Version difference data
-----
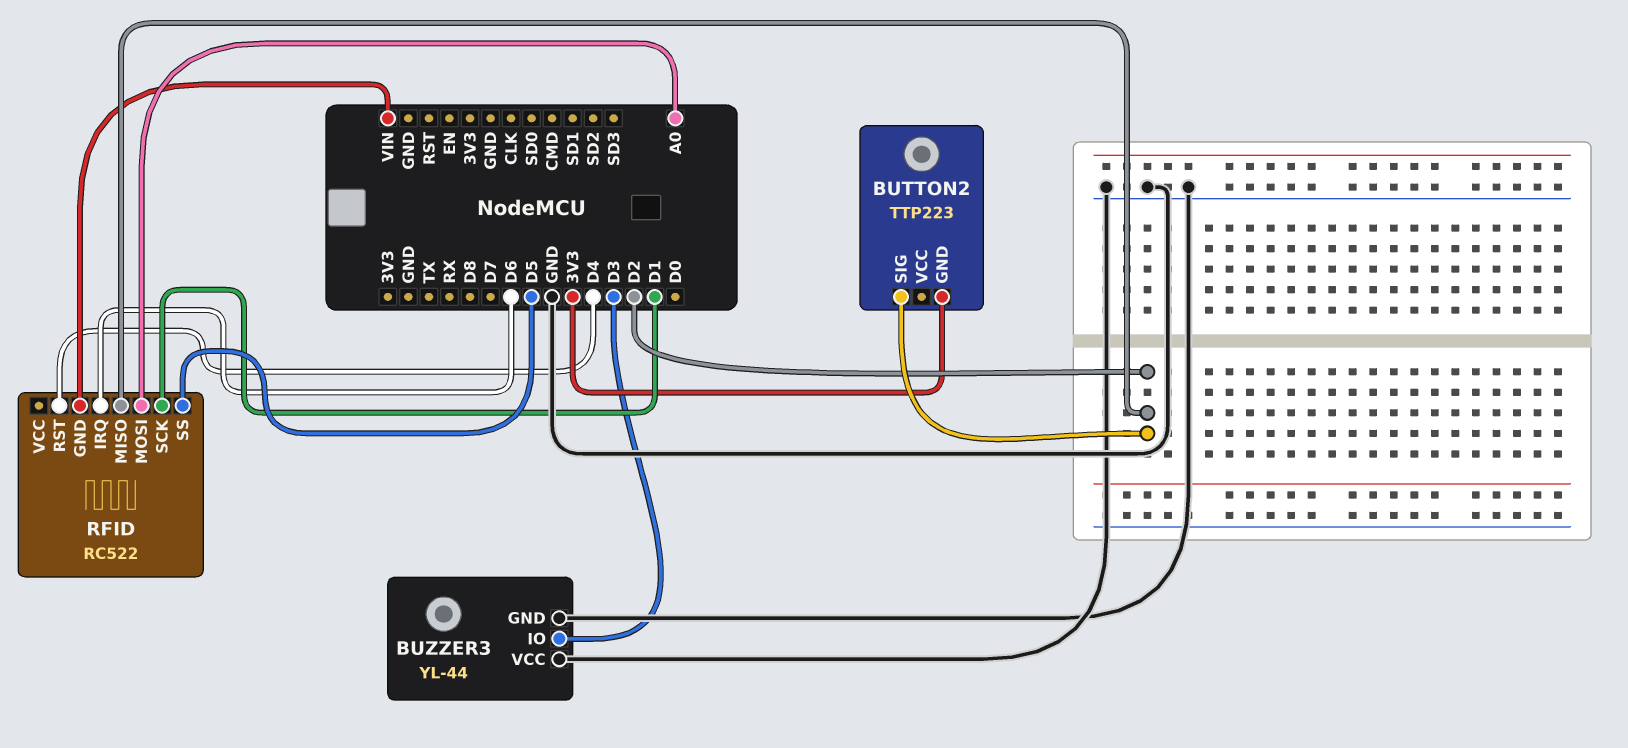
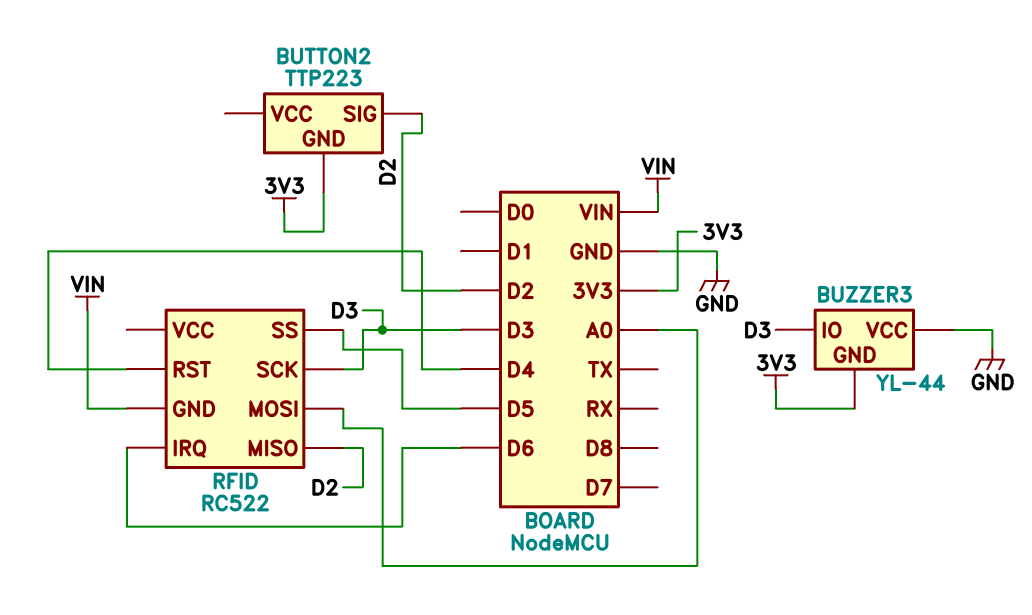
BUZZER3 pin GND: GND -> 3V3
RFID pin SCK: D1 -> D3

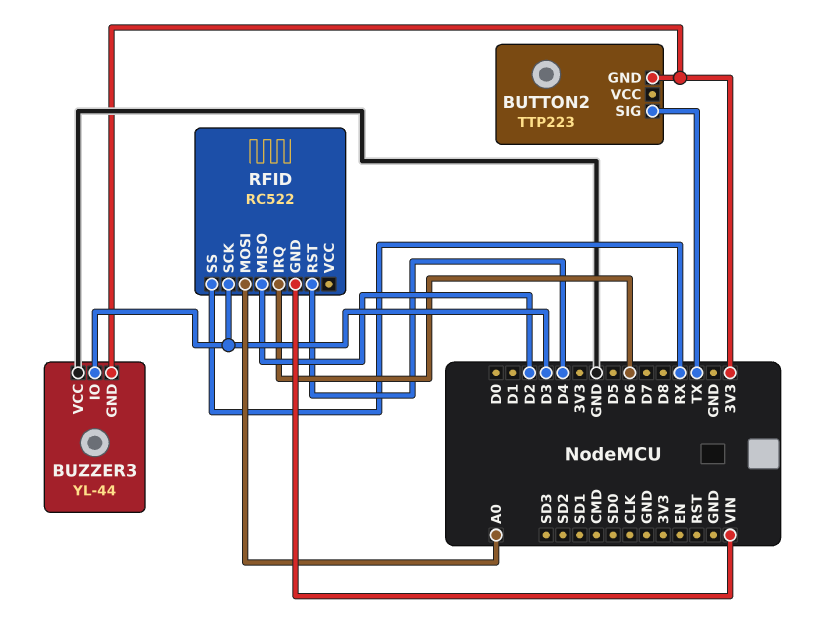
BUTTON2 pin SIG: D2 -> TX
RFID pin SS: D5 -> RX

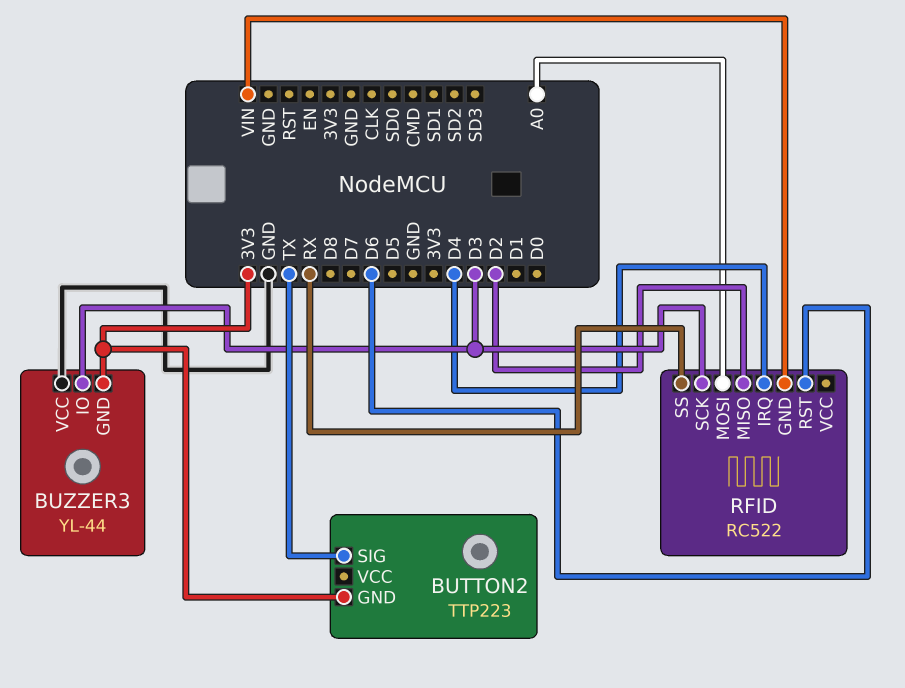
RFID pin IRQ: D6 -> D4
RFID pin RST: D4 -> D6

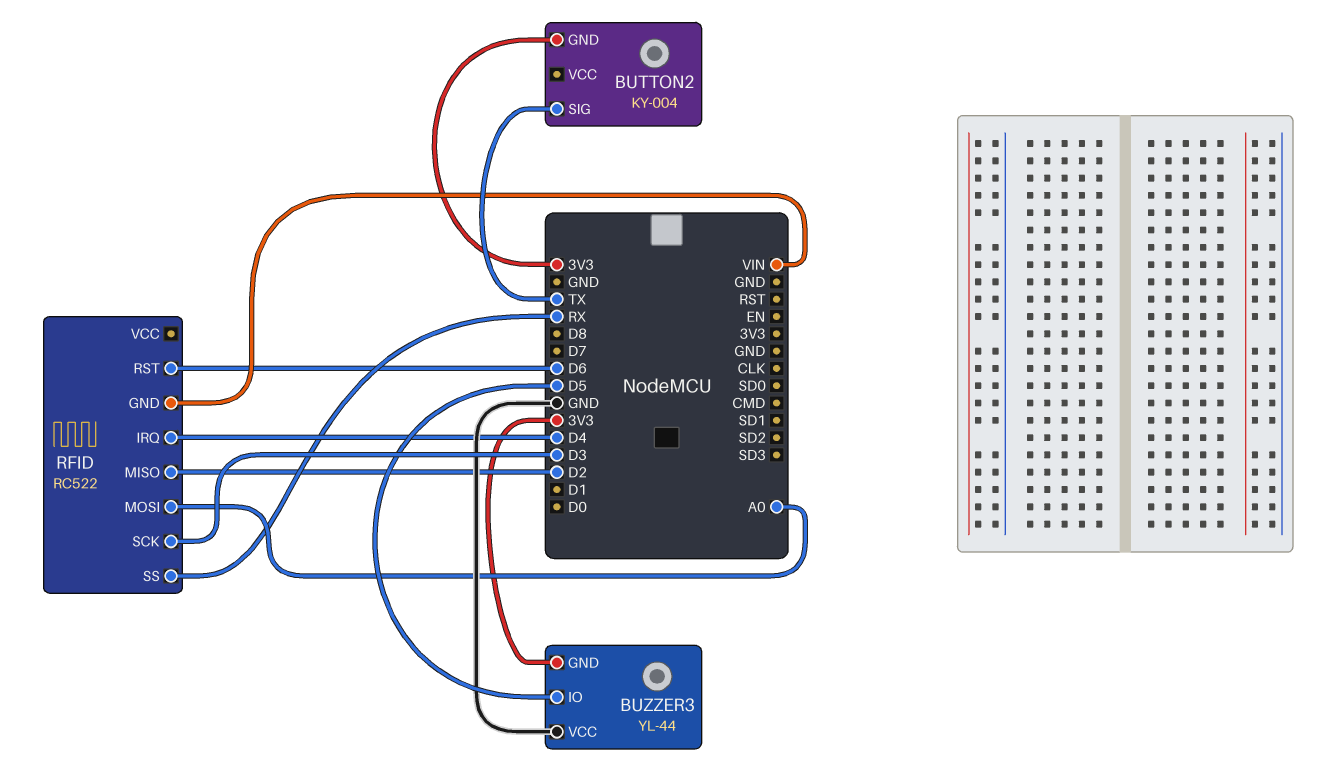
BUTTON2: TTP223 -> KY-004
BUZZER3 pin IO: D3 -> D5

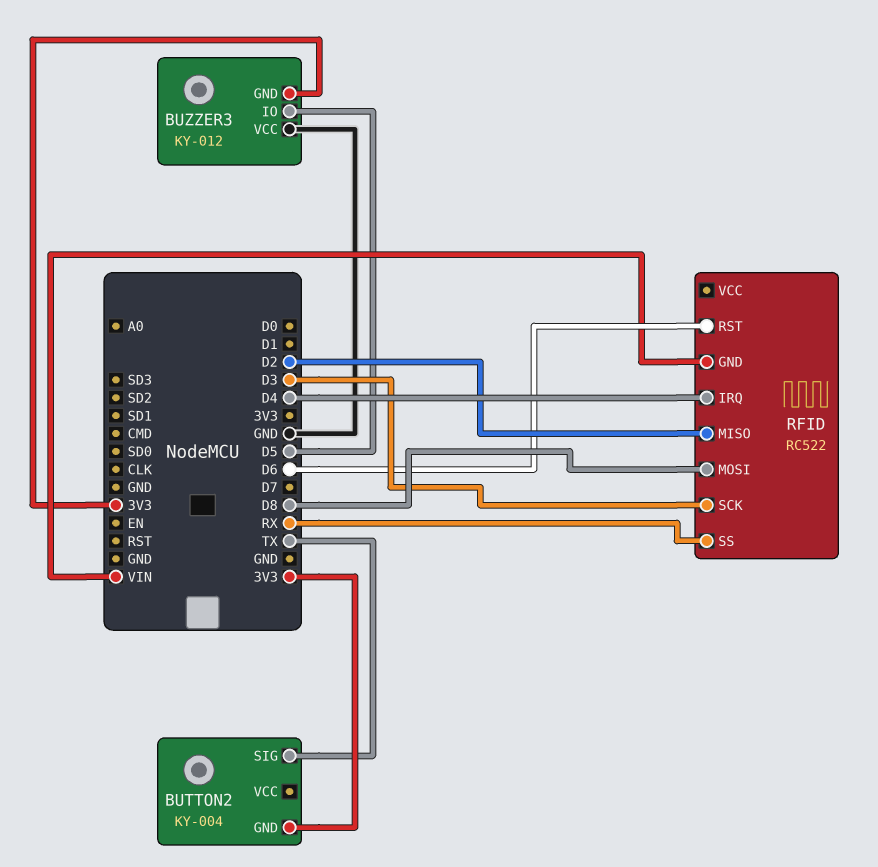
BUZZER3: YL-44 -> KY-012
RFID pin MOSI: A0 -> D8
-----
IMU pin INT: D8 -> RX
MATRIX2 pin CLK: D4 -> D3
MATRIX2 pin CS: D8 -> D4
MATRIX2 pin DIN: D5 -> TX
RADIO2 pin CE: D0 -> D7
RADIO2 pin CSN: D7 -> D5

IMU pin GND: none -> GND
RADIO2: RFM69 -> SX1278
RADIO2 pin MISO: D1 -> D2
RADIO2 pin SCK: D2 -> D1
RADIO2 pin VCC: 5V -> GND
-----
The stretch to restate runs from the line above containing "BUTTON2: TTP223 -> KY-004" through the line containing "RFID pin MOSI: A0 -> D8". Copy it word for word, ends included, without pictures.

# Solution below
BUTTON2: TTP223 -> KY-004
BUZZER3 pin IO: D3 -> D5

BUZZER3: YL-44 -> KY-012
RFID pin MOSI: A0 -> D8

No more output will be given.